__Exercise materials__
=== Section Start ===

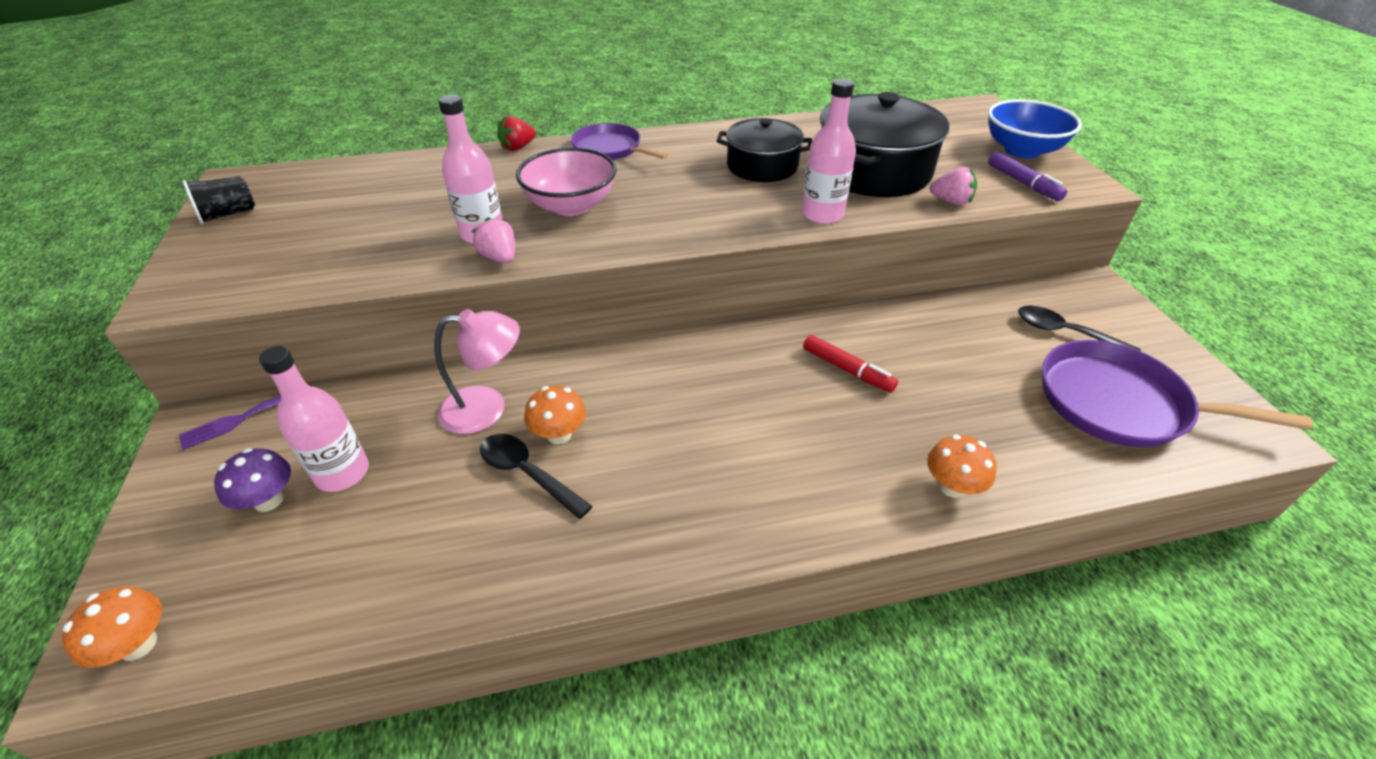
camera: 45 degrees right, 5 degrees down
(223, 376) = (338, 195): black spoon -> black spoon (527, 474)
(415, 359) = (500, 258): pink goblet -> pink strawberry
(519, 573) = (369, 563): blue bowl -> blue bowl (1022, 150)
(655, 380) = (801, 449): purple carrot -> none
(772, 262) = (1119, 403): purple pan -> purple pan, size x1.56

=== Section End ===

Please reproduce the line containing "(223, 376) = (338, 195): black" and each line after it to the end of the listing, exactly, with nothing added or left out.

(223, 376) = (338, 195): black spoon -> black spoon (527, 474)
(415, 359) = (500, 258): pink goblet -> pink strawberry
(519, 573) = (369, 563): blue bowl -> blue bowl (1022, 150)
(655, 380) = (801, 449): purple carrot -> none
(772, 262) = (1119, 403): purple pan -> purple pan, size x1.56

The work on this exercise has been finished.